### Try it
Please give back, word for word, only the lines starting at the one containing "purple_religuk (1st from left)" and ending at the one containing "pink_kolibusan (2nd from left)" within the material below.

### Materials provided
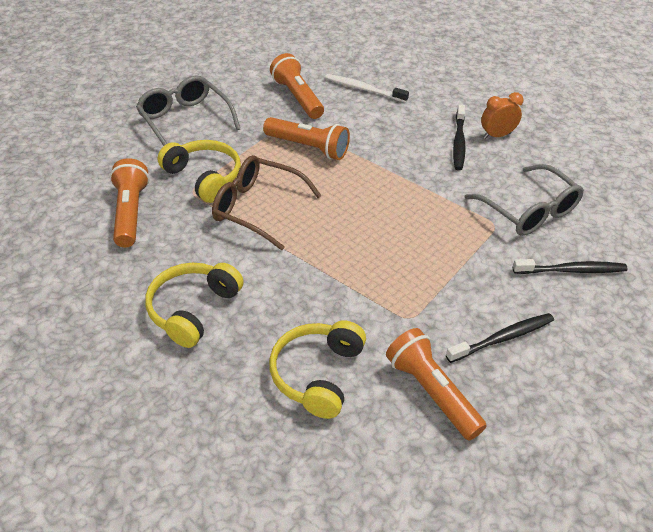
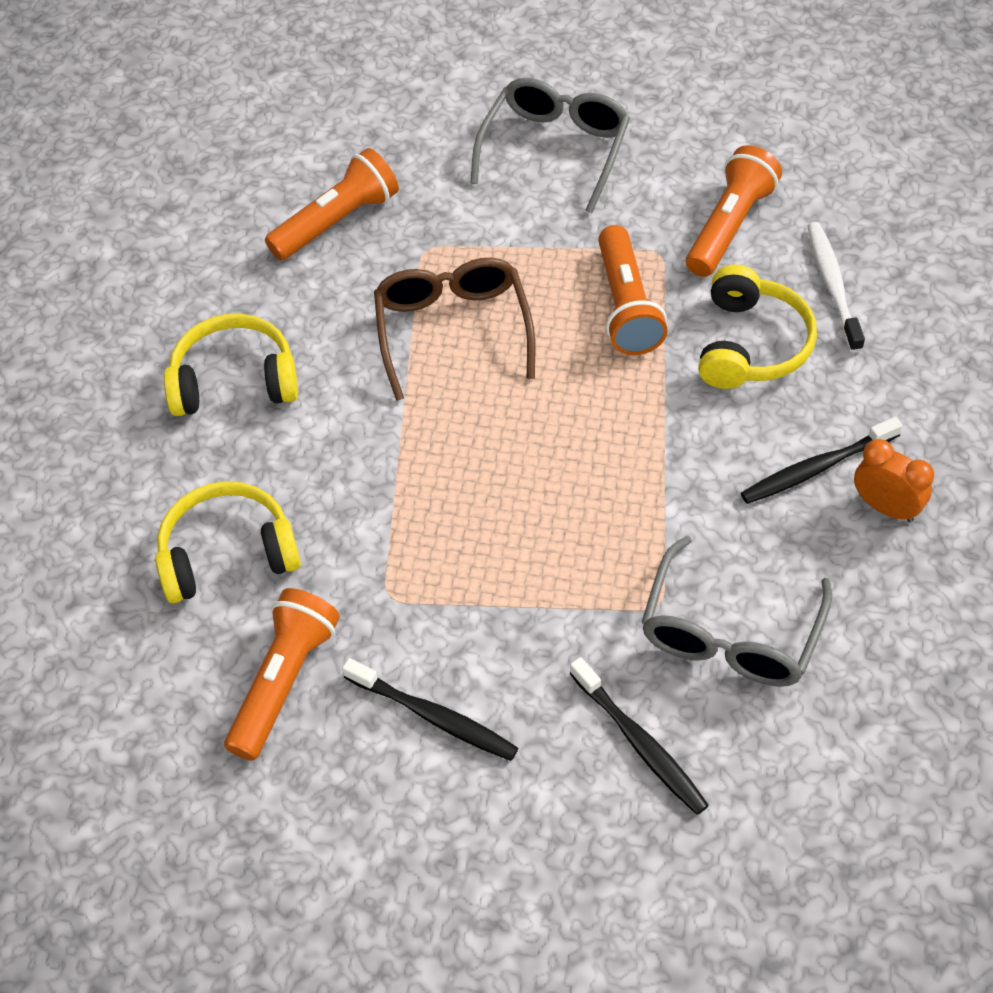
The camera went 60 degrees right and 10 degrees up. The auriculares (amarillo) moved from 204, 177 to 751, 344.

--

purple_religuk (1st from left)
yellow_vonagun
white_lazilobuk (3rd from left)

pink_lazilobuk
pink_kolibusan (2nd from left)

* * *

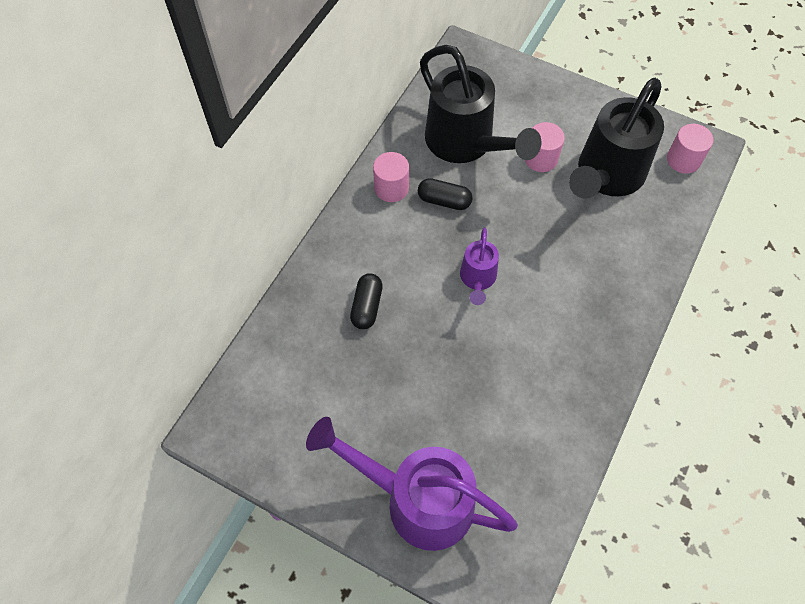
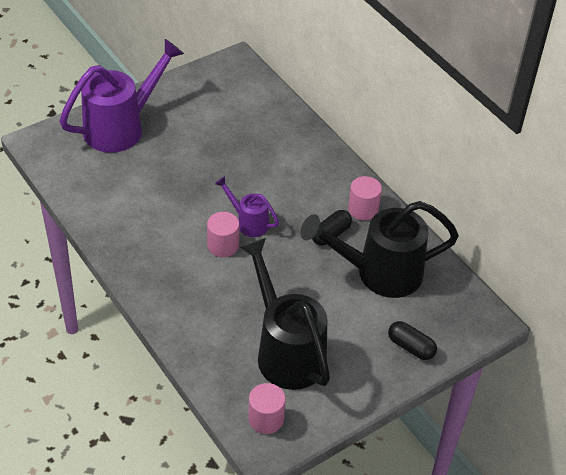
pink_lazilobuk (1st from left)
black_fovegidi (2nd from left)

### Expected output
purple_religuk (1st from left)
yellow_vonagun
white_lazilobuk (3rd from left)

pink_lazilobuk
pink_kolibusan (2nd from left)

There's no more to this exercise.